== Records supplied

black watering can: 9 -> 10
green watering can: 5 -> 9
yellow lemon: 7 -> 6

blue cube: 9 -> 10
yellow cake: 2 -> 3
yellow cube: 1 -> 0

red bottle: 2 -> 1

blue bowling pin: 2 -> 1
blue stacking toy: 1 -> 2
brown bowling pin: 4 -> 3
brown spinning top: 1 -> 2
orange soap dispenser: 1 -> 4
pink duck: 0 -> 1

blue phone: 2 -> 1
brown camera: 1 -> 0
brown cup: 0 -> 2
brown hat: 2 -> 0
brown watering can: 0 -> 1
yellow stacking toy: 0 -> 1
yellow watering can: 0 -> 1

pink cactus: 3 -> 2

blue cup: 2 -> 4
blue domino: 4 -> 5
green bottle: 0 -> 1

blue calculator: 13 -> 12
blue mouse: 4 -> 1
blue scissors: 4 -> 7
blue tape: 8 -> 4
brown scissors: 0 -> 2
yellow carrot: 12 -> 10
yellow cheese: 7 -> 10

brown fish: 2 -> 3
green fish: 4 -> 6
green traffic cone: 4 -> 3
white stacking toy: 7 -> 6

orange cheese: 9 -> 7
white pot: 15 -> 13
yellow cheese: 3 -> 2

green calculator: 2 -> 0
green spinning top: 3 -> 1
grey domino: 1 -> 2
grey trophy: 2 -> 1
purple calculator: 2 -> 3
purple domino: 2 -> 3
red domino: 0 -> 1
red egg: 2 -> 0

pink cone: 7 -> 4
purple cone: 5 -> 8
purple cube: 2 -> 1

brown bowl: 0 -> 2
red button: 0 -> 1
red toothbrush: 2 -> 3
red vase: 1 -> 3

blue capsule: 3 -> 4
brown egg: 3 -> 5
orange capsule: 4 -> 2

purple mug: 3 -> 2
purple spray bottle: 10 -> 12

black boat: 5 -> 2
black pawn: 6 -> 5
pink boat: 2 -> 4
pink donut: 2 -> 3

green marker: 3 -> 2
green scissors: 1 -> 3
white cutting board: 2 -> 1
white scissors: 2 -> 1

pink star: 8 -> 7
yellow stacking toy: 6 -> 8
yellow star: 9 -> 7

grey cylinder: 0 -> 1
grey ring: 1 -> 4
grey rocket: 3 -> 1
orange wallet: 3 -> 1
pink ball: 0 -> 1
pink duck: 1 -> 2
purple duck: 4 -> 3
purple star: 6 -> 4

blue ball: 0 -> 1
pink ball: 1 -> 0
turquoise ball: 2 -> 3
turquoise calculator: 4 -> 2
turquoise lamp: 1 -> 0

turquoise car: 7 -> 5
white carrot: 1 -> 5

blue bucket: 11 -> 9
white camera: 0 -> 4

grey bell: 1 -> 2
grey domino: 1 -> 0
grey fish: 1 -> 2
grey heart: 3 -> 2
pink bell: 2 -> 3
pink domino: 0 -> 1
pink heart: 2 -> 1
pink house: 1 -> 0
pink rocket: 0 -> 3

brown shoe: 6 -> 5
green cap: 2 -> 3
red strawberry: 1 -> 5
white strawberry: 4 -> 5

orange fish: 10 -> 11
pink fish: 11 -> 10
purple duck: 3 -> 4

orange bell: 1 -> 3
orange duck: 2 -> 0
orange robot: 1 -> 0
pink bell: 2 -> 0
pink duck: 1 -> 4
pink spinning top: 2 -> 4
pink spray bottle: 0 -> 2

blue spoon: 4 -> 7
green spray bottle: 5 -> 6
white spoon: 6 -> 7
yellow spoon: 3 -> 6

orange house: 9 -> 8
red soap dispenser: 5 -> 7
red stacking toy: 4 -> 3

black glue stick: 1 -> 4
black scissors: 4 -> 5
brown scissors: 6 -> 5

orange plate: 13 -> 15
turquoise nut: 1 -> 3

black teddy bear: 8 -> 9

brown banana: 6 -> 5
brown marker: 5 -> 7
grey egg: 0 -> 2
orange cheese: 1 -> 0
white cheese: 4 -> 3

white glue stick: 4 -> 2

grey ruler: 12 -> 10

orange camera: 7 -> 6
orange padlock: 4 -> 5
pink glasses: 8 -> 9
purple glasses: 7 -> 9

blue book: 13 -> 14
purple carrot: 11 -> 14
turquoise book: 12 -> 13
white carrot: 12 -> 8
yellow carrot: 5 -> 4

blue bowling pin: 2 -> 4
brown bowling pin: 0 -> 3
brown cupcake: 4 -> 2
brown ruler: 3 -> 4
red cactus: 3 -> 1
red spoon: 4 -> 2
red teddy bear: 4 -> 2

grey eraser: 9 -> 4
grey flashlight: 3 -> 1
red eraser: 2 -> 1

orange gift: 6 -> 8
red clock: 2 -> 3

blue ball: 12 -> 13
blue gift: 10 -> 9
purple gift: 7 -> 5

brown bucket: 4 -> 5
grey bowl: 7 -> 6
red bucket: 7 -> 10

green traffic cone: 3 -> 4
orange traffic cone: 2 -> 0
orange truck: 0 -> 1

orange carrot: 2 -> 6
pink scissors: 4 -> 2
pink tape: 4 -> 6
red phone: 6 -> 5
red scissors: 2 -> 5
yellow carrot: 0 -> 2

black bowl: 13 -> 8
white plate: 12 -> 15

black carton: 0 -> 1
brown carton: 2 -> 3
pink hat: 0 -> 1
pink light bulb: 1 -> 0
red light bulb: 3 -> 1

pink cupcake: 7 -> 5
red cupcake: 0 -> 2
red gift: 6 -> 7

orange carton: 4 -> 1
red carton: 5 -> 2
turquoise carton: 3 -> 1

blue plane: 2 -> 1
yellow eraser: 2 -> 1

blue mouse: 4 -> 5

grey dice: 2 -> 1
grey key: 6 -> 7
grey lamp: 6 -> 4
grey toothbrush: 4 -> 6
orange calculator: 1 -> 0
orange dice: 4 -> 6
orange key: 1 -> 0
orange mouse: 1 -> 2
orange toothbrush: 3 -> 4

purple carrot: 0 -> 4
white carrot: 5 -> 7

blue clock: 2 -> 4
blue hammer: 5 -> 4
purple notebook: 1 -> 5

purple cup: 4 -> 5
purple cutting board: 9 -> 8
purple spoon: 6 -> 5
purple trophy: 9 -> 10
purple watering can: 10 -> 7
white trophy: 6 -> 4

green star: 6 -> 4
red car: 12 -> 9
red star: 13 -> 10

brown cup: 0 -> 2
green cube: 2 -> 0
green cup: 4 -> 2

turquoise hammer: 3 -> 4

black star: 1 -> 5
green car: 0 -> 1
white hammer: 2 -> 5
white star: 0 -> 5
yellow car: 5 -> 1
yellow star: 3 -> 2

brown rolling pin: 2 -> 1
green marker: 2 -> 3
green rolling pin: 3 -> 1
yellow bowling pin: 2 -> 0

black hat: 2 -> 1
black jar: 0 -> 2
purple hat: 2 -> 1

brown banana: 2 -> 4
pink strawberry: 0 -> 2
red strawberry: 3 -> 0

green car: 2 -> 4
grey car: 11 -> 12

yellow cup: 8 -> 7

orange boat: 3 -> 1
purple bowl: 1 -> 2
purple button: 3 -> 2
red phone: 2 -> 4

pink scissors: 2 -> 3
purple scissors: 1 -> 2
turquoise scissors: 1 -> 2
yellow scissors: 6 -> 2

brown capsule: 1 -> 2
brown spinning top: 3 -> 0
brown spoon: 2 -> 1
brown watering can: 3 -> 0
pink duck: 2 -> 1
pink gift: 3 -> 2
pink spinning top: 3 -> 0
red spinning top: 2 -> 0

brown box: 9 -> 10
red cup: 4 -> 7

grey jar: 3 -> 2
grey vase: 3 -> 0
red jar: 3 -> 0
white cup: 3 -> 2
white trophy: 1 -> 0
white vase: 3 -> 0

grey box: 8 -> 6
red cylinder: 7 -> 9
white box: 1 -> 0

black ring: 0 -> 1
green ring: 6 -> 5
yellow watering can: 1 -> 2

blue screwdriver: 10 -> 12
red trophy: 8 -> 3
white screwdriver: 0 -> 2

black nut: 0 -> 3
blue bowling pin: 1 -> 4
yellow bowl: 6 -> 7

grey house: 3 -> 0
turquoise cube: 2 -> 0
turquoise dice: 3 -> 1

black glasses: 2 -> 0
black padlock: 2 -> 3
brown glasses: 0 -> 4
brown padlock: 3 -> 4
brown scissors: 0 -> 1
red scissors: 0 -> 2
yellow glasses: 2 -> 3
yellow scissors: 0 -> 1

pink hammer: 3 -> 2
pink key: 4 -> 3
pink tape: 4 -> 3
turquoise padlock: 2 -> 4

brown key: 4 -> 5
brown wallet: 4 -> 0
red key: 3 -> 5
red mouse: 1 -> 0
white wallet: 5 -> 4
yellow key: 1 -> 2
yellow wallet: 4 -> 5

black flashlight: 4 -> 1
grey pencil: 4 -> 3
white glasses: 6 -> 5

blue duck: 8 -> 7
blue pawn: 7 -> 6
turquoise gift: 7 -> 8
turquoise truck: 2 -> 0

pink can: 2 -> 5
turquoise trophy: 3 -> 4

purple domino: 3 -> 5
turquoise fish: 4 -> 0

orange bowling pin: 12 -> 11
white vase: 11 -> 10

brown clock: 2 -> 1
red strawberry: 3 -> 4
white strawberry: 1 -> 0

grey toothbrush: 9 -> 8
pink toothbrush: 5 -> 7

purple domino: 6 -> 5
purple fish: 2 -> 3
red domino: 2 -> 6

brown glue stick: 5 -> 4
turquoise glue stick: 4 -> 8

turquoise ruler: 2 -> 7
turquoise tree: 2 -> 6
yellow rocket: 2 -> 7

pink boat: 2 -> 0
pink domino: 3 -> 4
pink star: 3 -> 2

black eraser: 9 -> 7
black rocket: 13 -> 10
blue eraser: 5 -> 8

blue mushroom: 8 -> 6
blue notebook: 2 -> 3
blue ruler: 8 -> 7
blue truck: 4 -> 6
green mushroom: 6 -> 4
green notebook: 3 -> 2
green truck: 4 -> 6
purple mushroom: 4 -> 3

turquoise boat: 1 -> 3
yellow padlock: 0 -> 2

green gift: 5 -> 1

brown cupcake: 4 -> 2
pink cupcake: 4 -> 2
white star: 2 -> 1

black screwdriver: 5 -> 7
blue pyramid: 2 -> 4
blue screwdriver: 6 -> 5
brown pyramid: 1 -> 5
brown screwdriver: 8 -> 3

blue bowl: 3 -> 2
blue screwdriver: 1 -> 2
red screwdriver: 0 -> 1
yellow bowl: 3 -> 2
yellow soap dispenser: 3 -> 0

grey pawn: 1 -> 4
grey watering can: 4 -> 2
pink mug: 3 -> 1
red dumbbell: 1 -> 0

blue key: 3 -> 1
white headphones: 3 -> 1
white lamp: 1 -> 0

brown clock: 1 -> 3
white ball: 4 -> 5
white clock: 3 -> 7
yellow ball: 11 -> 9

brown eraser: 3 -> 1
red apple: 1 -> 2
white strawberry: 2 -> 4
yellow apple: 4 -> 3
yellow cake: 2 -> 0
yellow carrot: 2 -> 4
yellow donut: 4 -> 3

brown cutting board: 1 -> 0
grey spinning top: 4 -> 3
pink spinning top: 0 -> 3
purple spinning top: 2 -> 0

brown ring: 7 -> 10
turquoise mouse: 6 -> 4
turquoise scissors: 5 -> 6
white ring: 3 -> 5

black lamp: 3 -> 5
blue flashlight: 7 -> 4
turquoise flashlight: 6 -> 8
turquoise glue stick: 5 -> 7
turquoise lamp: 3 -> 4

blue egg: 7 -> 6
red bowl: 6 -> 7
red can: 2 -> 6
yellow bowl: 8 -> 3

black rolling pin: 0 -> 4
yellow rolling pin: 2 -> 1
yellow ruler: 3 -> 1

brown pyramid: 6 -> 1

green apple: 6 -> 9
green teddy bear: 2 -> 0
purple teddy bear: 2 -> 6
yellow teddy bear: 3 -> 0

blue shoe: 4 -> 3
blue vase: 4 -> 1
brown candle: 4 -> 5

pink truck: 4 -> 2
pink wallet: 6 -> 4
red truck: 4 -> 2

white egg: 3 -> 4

====

### The problem
Look above for the line with "red bottle: 2 -> 1" and the line with "blue tape: 8 -> 4". Write out those two lines and all the lines between them, exactly, and no others.

### Solution for this problem
red bottle: 2 -> 1

blue bowling pin: 2 -> 1
blue stacking toy: 1 -> 2
brown bowling pin: 4 -> 3
brown spinning top: 1 -> 2
orange soap dispenser: 1 -> 4
pink duck: 0 -> 1

blue phone: 2 -> 1
brown camera: 1 -> 0
brown cup: 0 -> 2
brown hat: 2 -> 0
brown watering can: 0 -> 1
yellow stacking toy: 0 -> 1
yellow watering can: 0 -> 1

pink cactus: 3 -> 2

blue cup: 2 -> 4
blue domino: 4 -> 5
green bottle: 0 -> 1

blue calculator: 13 -> 12
blue mouse: 4 -> 1
blue scissors: 4 -> 7
blue tape: 8 -> 4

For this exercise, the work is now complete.